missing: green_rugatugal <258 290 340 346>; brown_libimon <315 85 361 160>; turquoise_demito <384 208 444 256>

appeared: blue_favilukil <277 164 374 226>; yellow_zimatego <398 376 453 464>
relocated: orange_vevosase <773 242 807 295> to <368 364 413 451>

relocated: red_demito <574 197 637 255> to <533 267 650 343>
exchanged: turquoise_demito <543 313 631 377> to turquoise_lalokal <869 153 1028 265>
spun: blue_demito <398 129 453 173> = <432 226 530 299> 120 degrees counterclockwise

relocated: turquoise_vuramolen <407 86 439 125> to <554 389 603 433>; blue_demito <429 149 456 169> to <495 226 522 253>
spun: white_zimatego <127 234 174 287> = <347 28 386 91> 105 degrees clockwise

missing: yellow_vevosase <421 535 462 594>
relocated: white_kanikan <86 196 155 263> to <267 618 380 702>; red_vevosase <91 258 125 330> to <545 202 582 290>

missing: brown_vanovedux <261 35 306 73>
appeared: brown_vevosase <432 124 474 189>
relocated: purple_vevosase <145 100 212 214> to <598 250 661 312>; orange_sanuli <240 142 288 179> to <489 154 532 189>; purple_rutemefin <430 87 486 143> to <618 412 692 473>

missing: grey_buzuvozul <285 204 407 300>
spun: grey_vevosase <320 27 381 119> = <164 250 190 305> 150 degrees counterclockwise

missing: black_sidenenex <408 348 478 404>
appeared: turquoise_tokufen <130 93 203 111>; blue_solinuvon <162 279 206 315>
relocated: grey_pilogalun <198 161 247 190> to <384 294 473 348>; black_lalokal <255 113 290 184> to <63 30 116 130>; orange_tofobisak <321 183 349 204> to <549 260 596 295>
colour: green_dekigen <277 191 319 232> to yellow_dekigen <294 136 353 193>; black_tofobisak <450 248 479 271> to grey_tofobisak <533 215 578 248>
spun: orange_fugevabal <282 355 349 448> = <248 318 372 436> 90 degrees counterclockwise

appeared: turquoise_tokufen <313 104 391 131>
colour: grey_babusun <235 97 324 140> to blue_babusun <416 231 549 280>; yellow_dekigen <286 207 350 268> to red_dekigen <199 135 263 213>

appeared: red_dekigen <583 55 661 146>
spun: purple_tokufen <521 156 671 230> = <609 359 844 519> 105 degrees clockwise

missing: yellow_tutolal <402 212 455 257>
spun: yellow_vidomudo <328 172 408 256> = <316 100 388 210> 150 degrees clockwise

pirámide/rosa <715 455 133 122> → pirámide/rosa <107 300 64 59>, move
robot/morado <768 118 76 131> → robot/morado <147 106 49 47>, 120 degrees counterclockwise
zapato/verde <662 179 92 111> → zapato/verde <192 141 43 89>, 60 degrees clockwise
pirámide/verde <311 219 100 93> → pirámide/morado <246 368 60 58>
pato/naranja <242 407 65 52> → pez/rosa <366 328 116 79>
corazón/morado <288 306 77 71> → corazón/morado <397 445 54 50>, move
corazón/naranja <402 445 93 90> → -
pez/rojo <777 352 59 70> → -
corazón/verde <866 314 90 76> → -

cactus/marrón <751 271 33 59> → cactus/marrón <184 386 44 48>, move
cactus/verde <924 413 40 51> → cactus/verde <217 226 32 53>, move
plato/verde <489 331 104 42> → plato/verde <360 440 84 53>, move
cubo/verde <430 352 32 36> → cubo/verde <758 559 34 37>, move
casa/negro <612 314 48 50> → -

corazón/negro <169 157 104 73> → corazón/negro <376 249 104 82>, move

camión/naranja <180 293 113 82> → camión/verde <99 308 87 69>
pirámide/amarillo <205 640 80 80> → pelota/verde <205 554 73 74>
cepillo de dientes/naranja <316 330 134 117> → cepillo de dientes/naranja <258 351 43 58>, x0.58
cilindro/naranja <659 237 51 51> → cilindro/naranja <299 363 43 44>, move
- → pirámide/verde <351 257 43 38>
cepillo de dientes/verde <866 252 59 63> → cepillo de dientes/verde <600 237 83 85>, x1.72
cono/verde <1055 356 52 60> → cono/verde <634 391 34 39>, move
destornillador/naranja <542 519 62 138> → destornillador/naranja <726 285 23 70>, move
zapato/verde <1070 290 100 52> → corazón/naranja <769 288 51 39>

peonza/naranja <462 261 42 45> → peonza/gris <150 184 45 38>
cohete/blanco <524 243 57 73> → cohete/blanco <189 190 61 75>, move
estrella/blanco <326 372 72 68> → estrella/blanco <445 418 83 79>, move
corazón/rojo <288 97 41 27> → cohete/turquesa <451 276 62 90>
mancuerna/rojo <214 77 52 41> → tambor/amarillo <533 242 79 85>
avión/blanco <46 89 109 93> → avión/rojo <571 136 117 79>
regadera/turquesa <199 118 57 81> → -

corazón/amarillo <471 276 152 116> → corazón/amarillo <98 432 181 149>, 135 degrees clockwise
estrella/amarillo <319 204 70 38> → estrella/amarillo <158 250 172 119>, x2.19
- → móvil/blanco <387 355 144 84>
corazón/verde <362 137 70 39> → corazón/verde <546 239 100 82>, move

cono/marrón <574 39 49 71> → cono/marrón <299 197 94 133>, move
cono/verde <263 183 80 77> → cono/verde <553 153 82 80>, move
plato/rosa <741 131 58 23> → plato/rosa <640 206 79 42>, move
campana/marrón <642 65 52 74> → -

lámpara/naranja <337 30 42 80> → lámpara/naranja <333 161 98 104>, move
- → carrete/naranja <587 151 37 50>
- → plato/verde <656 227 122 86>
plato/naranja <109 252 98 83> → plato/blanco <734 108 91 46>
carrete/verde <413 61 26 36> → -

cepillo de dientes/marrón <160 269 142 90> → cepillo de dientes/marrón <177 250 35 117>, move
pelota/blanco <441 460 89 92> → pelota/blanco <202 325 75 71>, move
★ ★ ★ ★
Problem - Could you reproduce, exactly, every line above from the line with "pirámide/verde <311 219" to the line with "pez/rojo <777 352", and no other line? Both ends count.

Response -
pirámide/verde <311 219 100 93> → pirámide/morado <246 368 60 58>
pato/naranja <242 407 65 52> → pez/rosa <366 328 116 79>
corazón/morado <288 306 77 71> → corazón/morado <397 445 54 50>, move
corazón/naranja <402 445 93 90> → -
pez/rojo <777 352 59 70> → -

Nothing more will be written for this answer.